Nothing is needed except the lines below that run from the one with "MATRIX1 pin CLK: A5 -> D12" through the one with "MATRIX1 pin CS: RX -> A7", repeated exactly.

**The data**:
--- START ---

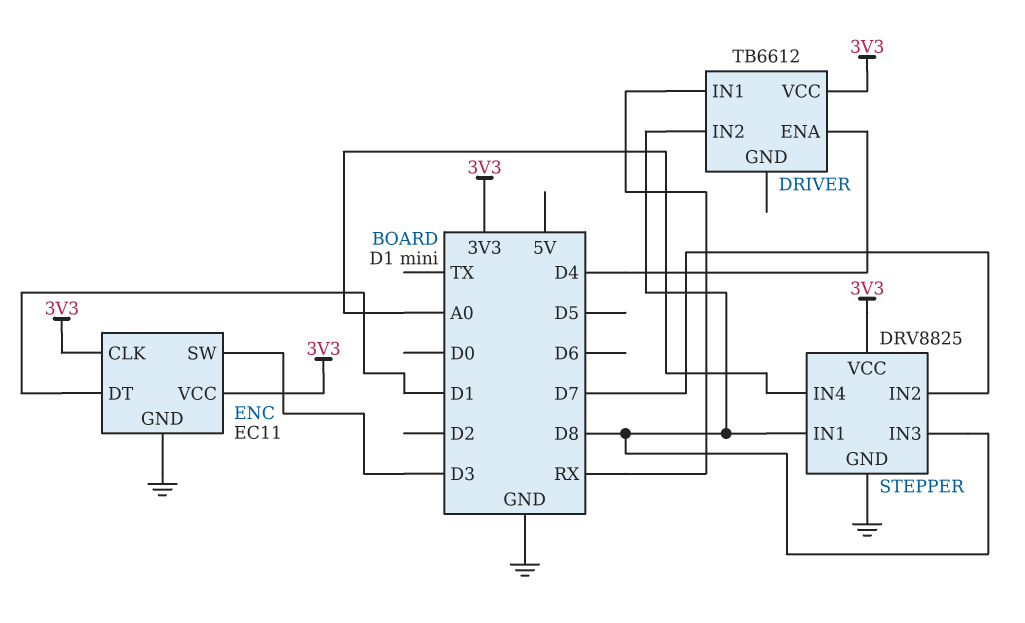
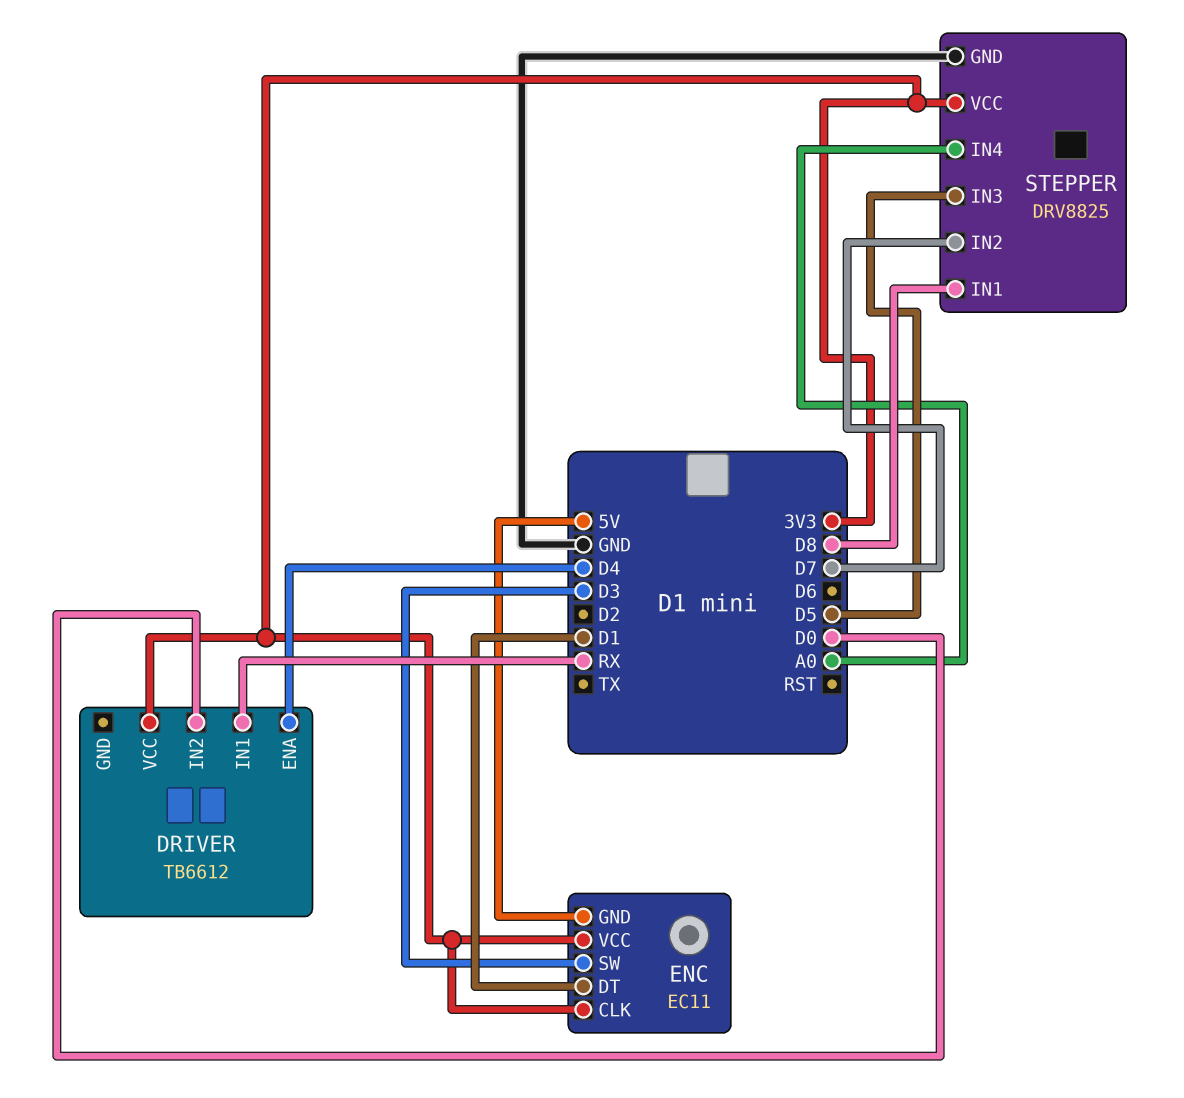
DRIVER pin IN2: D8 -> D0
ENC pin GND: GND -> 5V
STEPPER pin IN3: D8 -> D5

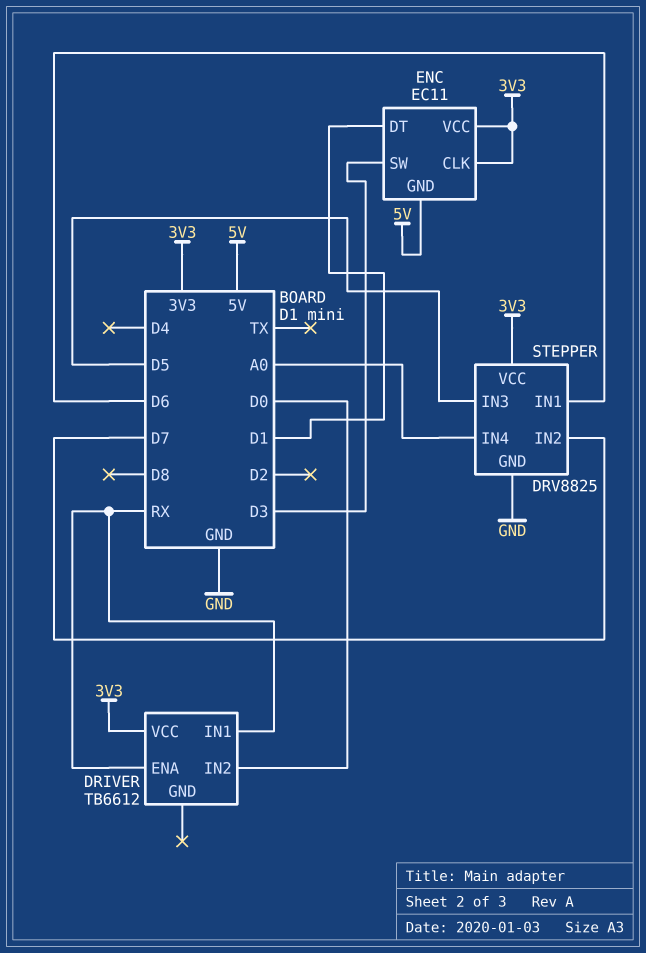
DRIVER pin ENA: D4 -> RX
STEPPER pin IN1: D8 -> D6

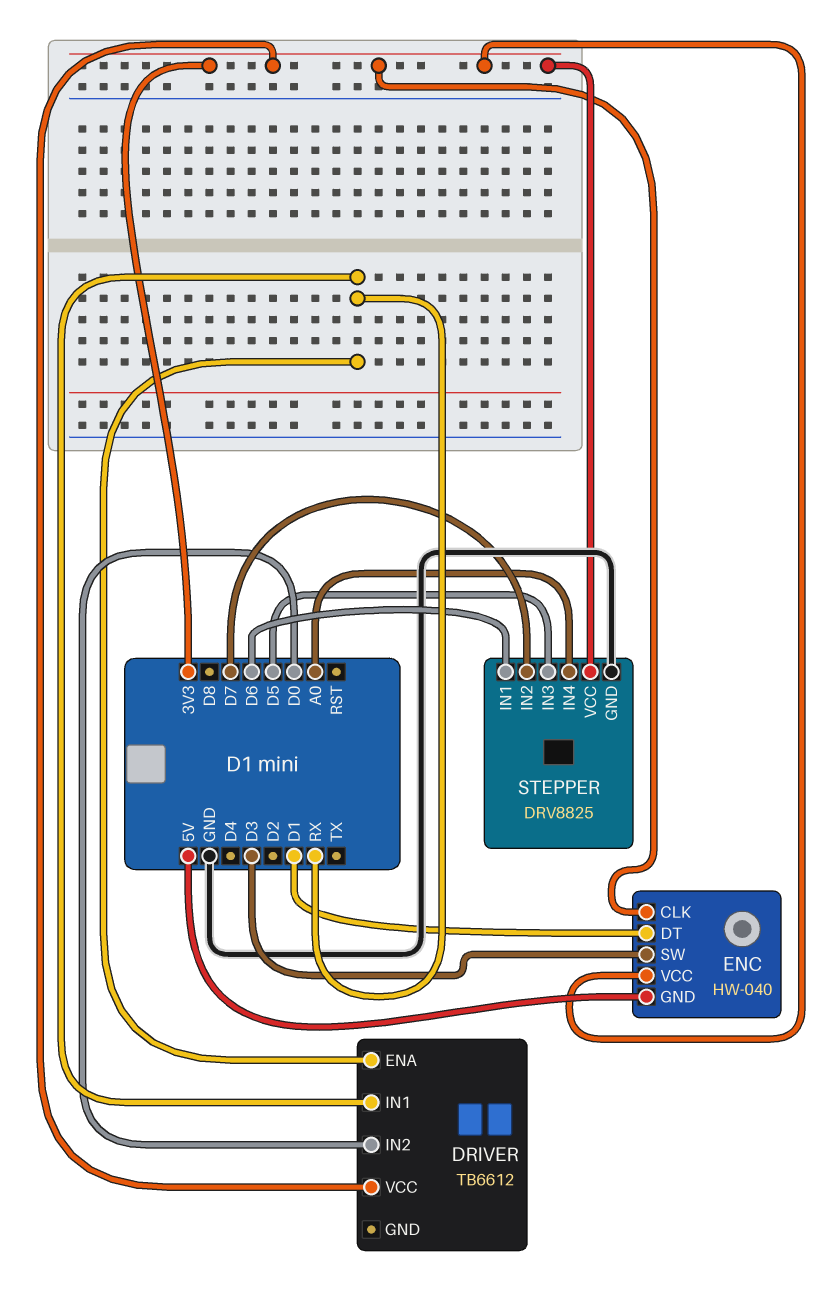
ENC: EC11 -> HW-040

--- END ---
--- START ---

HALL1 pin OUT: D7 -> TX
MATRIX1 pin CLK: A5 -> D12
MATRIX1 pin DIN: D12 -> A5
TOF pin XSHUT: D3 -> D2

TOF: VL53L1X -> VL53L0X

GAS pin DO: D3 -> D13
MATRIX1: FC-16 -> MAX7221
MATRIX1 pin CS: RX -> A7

--- END ---

**Exercise answer**:
MATRIX1 pin CLK: A5 -> D12
MATRIX1 pin DIN: D12 -> A5
TOF pin XSHUT: D3 -> D2

TOF: VL53L1X -> VL53L0X

GAS pin DO: D3 -> D13
MATRIX1: FC-16 -> MAX7221
MATRIX1 pin CS: RX -> A7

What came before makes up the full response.